┌─ Recorded data

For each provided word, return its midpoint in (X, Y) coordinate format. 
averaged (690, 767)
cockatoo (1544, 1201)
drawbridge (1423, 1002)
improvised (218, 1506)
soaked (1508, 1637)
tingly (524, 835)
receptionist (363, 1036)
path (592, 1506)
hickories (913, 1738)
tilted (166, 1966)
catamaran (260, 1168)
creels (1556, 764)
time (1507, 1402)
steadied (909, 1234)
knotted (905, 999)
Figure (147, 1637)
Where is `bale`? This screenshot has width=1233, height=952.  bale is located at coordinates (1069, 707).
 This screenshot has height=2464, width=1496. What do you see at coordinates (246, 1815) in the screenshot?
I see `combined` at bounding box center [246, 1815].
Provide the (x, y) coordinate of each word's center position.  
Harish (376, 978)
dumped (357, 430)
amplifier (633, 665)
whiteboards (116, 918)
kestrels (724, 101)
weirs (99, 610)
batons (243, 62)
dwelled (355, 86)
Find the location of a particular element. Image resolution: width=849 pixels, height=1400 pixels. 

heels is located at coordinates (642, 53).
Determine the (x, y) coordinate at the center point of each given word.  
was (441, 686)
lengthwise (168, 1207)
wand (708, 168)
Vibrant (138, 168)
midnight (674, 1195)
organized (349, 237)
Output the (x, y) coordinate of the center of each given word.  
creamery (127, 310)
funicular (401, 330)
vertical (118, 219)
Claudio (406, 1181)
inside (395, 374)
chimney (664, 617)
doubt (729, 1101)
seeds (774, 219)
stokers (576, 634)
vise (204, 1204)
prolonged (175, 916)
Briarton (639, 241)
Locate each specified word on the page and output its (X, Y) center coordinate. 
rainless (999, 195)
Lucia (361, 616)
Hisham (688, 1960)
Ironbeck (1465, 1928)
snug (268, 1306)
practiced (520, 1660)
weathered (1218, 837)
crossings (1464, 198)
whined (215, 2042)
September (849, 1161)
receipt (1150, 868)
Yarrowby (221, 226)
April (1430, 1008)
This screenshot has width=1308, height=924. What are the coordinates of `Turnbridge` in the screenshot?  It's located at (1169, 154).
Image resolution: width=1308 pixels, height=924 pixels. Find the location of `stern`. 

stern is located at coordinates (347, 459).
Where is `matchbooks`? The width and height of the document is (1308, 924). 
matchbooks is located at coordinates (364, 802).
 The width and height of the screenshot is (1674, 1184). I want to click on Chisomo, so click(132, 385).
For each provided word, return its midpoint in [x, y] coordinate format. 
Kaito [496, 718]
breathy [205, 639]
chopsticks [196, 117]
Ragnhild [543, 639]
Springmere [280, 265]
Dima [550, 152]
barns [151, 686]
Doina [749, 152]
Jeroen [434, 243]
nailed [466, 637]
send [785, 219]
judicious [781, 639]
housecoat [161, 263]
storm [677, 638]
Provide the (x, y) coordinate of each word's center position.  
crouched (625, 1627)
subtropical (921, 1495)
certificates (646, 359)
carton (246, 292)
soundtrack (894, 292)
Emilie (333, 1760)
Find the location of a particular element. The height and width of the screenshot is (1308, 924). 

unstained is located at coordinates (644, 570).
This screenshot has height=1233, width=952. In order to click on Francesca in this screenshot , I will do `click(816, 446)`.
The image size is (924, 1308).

└─

▶ Directions for this task:
Which lines in the data above contain the string "Find"? List every one of them in full, counting only matches with the same capitalization.

▶ Output for this exercise:
Find the location of a particular element. Image resolution: width=849 pixels, height=1400 pixels. 
Image resolution: width=1308 pixels, height=924 pixels. Find the location of `stern`. 
Find the location of a particular element. The height and width of the screenshot is (1308, 924). 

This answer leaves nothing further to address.